● **What you will do**:
State how many lines in the data below contain the string "sizes". Give only the number.

● **Extracted data**:
--- start ---

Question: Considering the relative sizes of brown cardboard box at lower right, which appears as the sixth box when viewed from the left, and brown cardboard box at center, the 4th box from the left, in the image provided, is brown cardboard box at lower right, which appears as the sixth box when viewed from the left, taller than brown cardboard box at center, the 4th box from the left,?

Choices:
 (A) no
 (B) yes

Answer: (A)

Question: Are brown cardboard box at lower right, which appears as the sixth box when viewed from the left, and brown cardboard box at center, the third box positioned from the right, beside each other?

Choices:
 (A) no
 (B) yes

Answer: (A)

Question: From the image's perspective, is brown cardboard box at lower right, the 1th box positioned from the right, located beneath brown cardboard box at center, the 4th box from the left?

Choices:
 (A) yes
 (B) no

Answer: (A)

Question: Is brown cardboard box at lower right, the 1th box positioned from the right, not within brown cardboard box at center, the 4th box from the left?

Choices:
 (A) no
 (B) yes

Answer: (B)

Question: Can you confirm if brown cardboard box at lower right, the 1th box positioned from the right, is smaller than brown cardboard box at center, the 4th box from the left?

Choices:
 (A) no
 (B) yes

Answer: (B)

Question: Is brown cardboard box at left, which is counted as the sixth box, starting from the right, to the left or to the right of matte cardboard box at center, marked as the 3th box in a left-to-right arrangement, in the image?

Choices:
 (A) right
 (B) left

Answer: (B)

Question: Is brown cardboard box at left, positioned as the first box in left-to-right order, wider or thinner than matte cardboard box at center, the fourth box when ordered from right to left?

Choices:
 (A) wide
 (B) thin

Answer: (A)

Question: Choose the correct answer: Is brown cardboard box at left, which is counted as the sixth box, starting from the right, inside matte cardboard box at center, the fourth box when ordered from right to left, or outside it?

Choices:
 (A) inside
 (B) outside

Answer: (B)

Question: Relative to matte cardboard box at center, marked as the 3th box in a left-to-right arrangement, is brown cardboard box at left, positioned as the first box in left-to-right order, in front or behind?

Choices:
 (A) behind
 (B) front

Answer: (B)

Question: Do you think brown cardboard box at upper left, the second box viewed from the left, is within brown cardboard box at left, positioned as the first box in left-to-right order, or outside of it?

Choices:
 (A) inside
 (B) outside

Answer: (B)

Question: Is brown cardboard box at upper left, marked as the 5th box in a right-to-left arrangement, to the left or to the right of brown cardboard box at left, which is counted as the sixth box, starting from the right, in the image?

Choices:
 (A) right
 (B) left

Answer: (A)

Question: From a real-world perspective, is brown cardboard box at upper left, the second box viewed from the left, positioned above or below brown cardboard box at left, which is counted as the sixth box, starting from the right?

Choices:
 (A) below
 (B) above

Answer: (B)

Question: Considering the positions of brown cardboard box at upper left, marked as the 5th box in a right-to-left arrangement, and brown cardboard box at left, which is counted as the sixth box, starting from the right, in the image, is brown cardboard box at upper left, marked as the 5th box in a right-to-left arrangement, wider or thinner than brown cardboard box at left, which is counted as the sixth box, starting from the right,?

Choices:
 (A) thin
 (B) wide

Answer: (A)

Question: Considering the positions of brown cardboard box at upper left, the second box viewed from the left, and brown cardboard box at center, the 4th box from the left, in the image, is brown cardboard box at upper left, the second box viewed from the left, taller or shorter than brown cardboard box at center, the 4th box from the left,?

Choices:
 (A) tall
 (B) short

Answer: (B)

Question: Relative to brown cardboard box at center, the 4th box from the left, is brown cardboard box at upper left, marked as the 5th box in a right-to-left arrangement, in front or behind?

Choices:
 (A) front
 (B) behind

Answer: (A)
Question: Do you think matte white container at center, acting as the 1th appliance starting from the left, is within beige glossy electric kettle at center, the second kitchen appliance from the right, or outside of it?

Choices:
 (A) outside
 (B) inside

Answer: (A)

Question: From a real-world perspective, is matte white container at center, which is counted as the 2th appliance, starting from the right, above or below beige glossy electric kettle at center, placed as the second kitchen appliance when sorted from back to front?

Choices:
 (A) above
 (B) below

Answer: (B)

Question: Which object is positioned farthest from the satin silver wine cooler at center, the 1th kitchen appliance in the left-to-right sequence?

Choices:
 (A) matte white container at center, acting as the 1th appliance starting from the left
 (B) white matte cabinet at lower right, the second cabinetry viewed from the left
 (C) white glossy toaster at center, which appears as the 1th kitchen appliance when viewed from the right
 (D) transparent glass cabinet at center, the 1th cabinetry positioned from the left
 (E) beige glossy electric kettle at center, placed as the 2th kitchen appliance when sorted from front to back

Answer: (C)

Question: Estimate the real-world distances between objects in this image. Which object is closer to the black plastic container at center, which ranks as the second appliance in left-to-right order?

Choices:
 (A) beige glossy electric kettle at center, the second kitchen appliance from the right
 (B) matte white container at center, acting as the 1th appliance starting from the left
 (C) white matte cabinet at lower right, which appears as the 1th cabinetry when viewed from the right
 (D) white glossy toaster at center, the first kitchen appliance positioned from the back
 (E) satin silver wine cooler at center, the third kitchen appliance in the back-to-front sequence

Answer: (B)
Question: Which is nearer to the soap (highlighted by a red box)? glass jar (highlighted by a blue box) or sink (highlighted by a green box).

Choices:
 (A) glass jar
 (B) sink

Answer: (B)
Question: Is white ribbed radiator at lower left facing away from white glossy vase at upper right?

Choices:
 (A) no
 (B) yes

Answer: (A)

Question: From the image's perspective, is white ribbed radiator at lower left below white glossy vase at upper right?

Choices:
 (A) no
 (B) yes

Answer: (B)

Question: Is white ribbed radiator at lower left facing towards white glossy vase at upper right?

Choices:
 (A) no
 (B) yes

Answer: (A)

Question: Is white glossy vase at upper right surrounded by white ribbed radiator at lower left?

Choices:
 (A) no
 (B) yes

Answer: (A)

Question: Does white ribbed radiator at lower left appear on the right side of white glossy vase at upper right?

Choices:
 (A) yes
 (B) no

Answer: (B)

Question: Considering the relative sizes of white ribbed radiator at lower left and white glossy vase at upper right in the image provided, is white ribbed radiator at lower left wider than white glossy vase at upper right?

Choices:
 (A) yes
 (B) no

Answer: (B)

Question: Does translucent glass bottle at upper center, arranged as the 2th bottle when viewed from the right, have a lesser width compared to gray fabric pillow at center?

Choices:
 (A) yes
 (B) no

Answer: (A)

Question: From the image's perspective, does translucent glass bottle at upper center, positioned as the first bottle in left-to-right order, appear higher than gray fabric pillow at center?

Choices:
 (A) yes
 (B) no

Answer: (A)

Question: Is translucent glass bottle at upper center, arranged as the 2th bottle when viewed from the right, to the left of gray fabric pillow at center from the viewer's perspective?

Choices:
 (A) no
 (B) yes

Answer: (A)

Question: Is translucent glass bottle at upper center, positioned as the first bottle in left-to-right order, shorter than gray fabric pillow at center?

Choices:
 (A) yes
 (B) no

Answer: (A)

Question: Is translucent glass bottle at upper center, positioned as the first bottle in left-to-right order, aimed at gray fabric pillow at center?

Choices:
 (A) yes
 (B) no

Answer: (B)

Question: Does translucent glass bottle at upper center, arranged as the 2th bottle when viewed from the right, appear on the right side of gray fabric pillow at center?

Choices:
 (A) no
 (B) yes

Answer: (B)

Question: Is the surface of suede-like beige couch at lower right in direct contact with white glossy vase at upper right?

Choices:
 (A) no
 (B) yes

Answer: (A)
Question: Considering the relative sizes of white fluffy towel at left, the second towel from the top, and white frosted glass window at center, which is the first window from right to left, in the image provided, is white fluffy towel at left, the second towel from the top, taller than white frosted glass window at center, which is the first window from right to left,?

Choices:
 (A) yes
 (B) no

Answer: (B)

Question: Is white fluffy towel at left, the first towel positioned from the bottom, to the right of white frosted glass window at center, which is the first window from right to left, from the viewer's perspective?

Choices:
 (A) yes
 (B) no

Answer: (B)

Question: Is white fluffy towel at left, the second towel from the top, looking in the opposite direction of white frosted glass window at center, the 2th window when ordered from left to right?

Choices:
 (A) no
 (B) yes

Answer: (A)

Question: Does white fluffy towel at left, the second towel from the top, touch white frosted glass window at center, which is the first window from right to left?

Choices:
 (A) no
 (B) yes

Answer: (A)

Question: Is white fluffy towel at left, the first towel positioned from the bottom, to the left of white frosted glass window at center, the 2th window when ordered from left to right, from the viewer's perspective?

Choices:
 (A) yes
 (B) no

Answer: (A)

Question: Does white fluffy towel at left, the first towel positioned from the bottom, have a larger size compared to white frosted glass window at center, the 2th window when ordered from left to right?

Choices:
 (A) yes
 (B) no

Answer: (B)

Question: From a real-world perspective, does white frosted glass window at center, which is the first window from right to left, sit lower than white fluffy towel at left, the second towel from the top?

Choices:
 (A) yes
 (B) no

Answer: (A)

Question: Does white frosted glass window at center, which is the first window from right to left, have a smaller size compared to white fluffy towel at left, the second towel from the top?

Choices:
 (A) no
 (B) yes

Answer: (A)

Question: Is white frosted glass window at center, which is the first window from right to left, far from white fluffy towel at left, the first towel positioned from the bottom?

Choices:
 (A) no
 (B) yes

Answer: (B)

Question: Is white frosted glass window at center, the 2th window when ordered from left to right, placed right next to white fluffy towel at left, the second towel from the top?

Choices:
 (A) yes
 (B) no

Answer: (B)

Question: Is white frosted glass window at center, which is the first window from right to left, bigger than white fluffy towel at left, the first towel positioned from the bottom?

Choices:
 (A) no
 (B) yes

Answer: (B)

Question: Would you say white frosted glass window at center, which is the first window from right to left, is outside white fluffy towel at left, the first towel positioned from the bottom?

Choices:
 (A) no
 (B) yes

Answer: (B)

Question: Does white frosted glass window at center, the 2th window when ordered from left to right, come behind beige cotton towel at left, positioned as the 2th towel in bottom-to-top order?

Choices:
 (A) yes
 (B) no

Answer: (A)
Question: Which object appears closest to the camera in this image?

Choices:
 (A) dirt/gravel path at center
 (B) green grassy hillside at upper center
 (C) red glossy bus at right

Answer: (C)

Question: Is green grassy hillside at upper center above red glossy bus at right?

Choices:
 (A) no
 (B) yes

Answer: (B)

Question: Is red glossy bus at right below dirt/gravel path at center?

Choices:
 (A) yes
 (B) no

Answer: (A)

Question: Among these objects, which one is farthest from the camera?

--- end ---

● **Response to this exercise**:
3